> **Exercise objective**
In the material below, the line holding "green goblet: 1 -> 2" and every line after it should be reproduced exactly, please, with pictures omitted.

> **Given records**
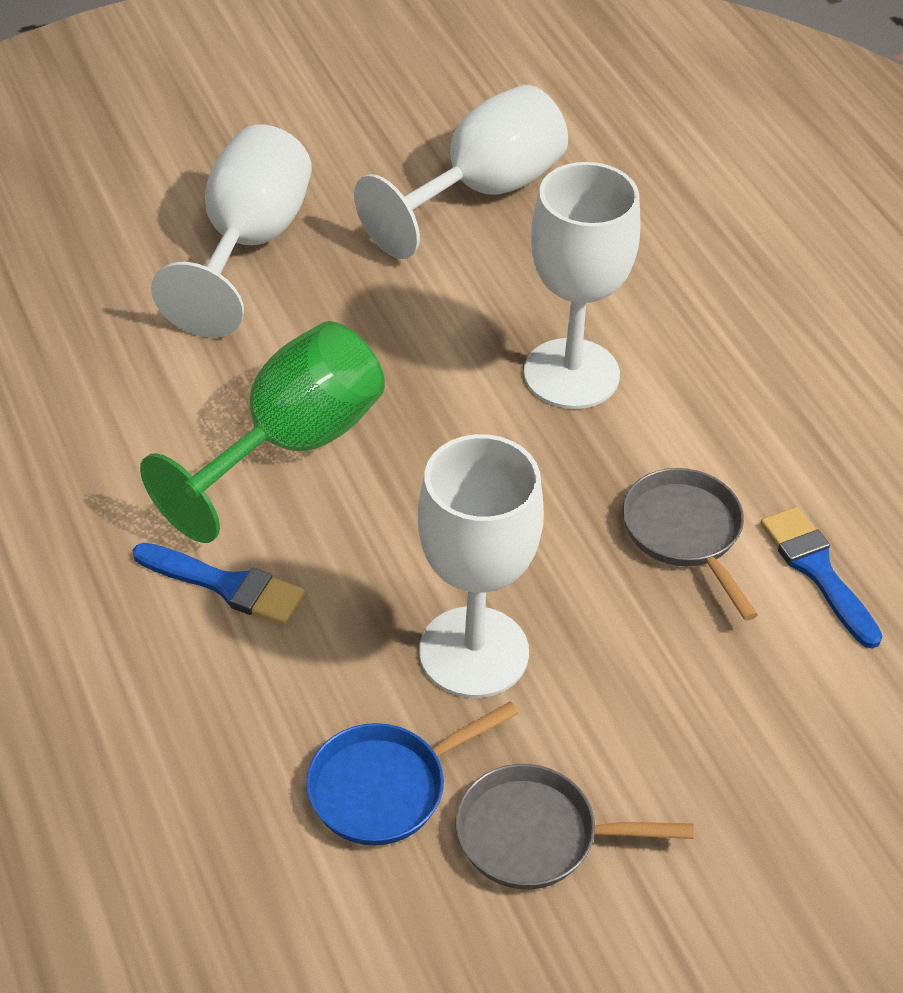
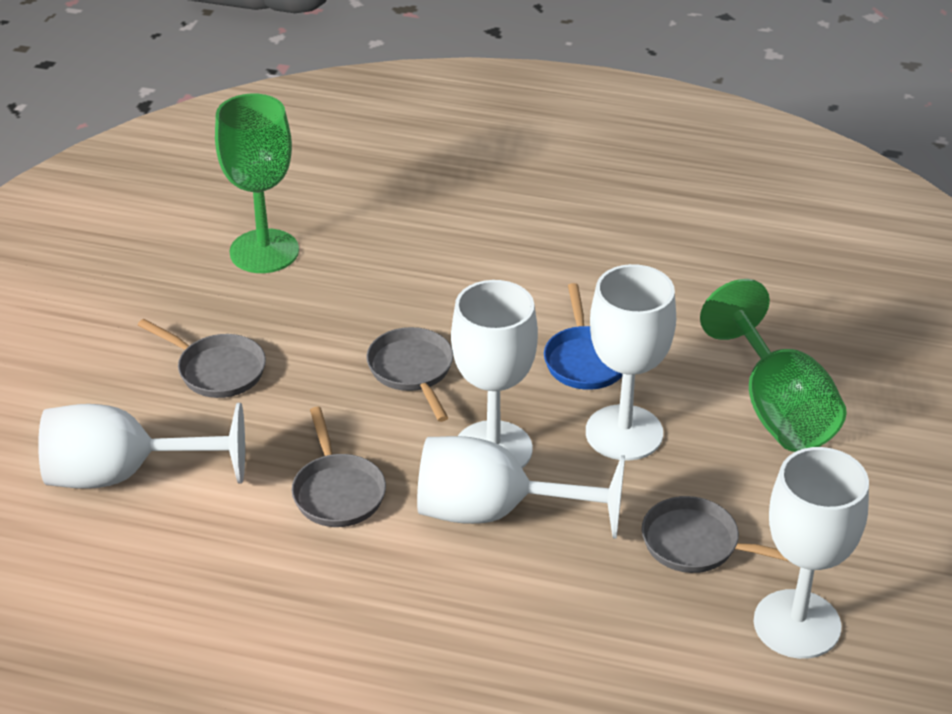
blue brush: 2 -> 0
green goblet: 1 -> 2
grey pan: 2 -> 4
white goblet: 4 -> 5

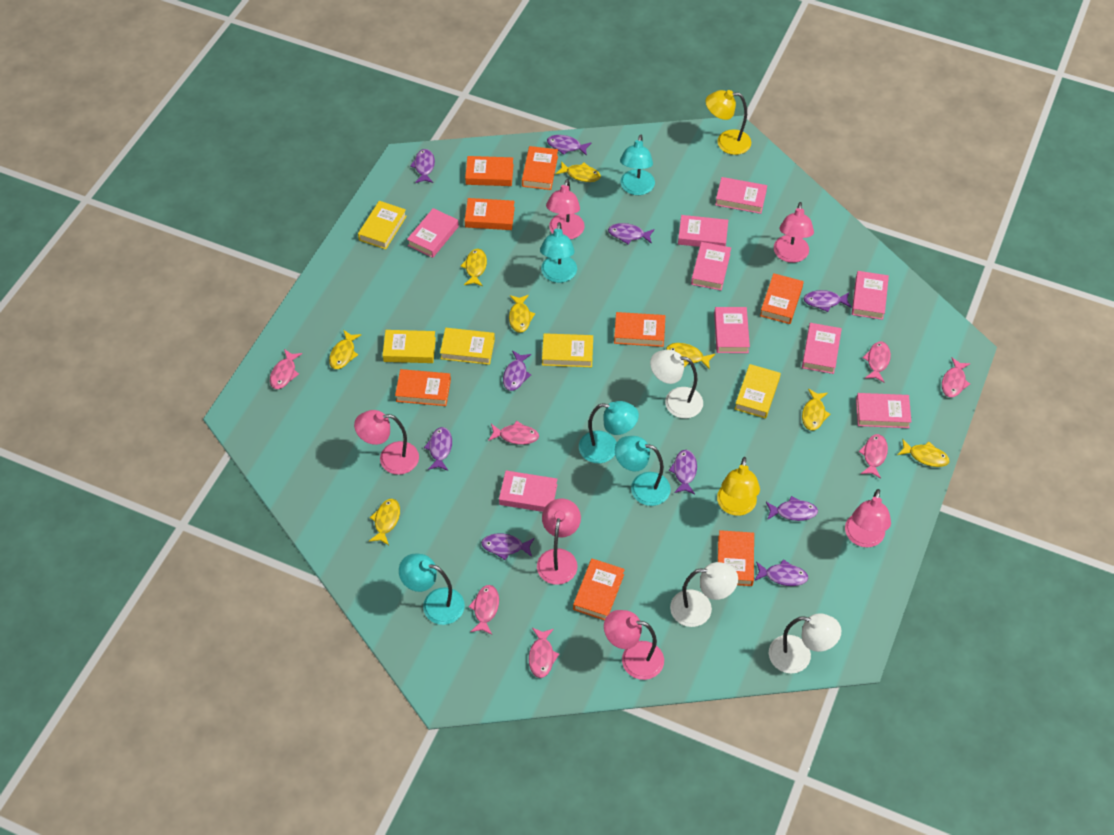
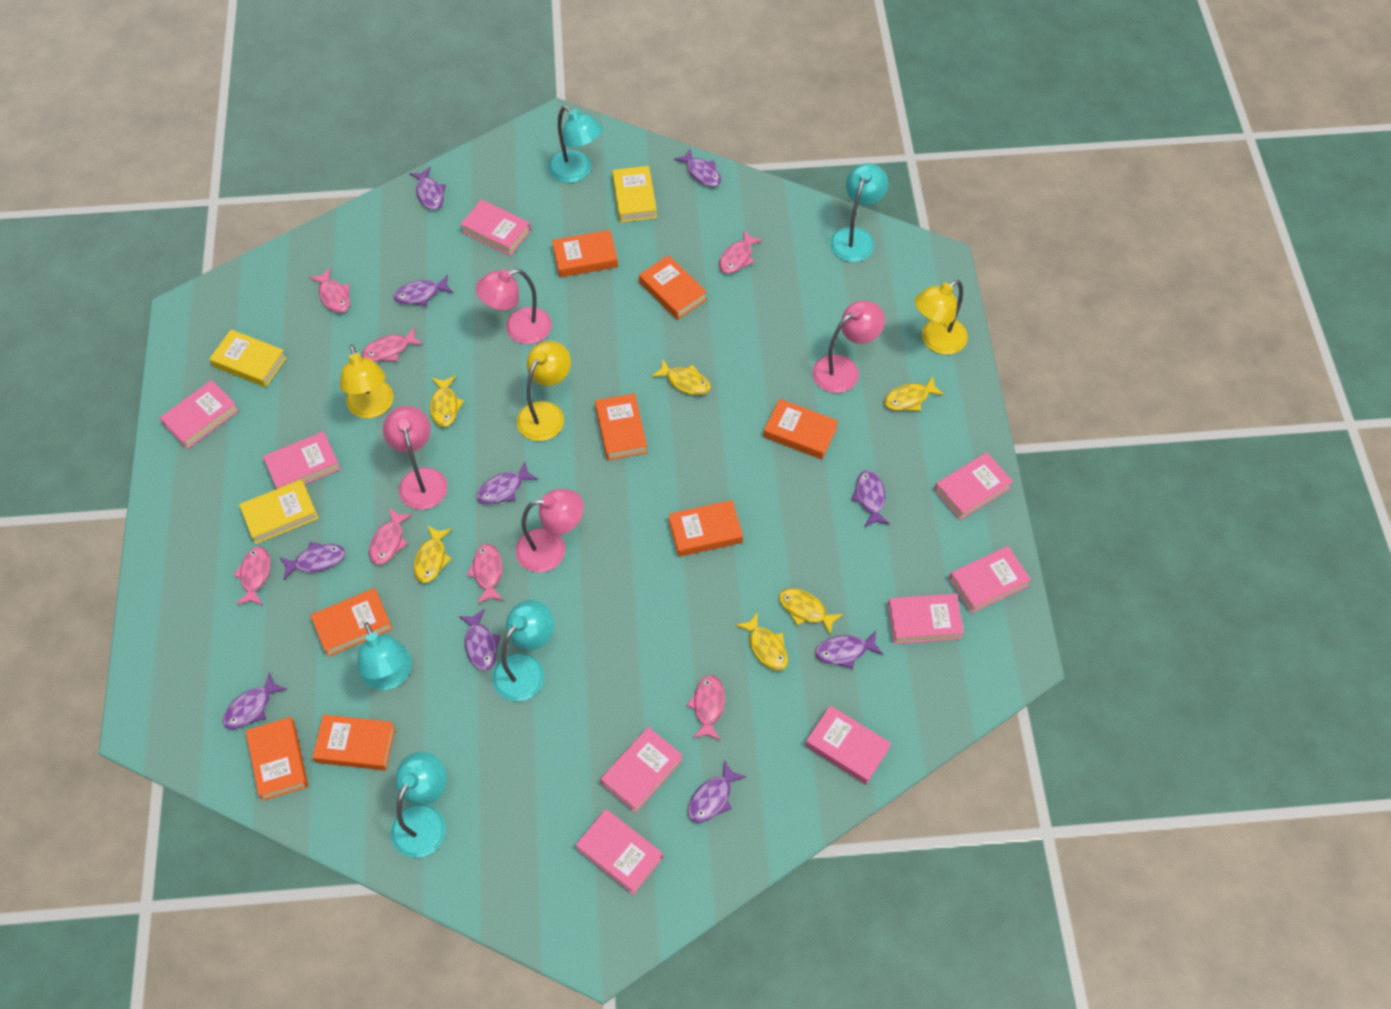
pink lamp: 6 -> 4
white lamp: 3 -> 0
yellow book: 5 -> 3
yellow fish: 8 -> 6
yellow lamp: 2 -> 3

> **Response area**
green goblet: 1 -> 2
grey pan: 2 -> 4
white goblet: 4 -> 5

pink lamp: 6 -> 4
white lamp: 3 -> 0
yellow book: 5 -> 3
yellow fish: 8 -> 6
yellow lamp: 2 -> 3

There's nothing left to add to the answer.